--- DATA EXTRACTS Enclosed Below ---

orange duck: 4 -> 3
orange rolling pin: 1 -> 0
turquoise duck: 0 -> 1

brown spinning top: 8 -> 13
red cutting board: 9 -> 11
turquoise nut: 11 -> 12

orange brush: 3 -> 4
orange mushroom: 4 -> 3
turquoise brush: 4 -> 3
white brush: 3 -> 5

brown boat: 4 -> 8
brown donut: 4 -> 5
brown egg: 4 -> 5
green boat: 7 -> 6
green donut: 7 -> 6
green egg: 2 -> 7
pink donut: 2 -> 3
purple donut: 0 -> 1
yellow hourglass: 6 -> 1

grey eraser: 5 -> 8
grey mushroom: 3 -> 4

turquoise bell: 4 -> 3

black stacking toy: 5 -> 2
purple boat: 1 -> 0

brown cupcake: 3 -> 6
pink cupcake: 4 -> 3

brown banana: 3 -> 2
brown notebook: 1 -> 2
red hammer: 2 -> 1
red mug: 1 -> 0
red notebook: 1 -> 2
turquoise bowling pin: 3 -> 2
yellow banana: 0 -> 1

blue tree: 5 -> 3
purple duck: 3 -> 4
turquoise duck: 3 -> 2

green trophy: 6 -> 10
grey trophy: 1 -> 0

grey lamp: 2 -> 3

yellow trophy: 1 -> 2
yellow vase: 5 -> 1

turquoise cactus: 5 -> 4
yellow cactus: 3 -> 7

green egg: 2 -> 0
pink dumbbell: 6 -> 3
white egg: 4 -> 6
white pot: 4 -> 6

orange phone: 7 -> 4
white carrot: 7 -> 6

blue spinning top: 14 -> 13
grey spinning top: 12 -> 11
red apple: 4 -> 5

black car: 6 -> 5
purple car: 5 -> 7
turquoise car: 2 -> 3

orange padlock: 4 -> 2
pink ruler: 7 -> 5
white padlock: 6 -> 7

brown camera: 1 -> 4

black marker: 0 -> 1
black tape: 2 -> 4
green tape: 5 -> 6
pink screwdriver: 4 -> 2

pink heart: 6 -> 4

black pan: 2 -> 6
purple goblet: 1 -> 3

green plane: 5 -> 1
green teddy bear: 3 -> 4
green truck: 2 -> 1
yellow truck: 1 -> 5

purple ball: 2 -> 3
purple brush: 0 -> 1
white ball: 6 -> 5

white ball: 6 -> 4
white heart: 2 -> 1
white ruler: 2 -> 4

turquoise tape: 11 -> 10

--- End of Enclosed DATA EXTRACTS ---

**WORK INSTRUCTIONS**
Restate every line of the data above exactly as it was written.

**TASK RESULT**
orange duck: 4 -> 3
orange rolling pin: 1 -> 0
turquoise duck: 0 -> 1

brown spinning top: 8 -> 13
red cutting board: 9 -> 11
turquoise nut: 11 -> 12

orange brush: 3 -> 4
orange mushroom: 4 -> 3
turquoise brush: 4 -> 3
white brush: 3 -> 5

brown boat: 4 -> 8
brown donut: 4 -> 5
brown egg: 4 -> 5
green boat: 7 -> 6
green donut: 7 -> 6
green egg: 2 -> 7
pink donut: 2 -> 3
purple donut: 0 -> 1
yellow hourglass: 6 -> 1

grey eraser: 5 -> 8
grey mushroom: 3 -> 4

turquoise bell: 4 -> 3

black stacking toy: 5 -> 2
purple boat: 1 -> 0

brown cupcake: 3 -> 6
pink cupcake: 4 -> 3

brown banana: 3 -> 2
brown notebook: 1 -> 2
red hammer: 2 -> 1
red mug: 1 -> 0
red notebook: 1 -> 2
turquoise bowling pin: 3 -> 2
yellow banana: 0 -> 1

blue tree: 5 -> 3
purple duck: 3 -> 4
turquoise duck: 3 -> 2

green trophy: 6 -> 10
grey trophy: 1 -> 0

grey lamp: 2 -> 3

yellow trophy: 1 -> 2
yellow vase: 5 -> 1

turquoise cactus: 5 -> 4
yellow cactus: 3 -> 7

green egg: 2 -> 0
pink dumbbell: 6 -> 3
white egg: 4 -> 6
white pot: 4 -> 6

orange phone: 7 -> 4
white carrot: 7 -> 6

blue spinning top: 14 -> 13
grey spinning top: 12 -> 11
red apple: 4 -> 5

black car: 6 -> 5
purple car: 5 -> 7
turquoise car: 2 -> 3

orange padlock: 4 -> 2
pink ruler: 7 -> 5
white padlock: 6 -> 7

brown camera: 1 -> 4

black marker: 0 -> 1
black tape: 2 -> 4
green tape: 5 -> 6
pink screwdriver: 4 -> 2

pink heart: 6 -> 4

black pan: 2 -> 6
purple goblet: 1 -> 3

green plane: 5 -> 1
green teddy bear: 3 -> 4
green truck: 2 -> 1
yellow truck: 1 -> 5

purple ball: 2 -> 3
purple brush: 0 -> 1
white ball: 6 -> 5

white ball: 6 -> 4
white heart: 2 -> 1
white ruler: 2 -> 4

turquoise tape: 11 -> 10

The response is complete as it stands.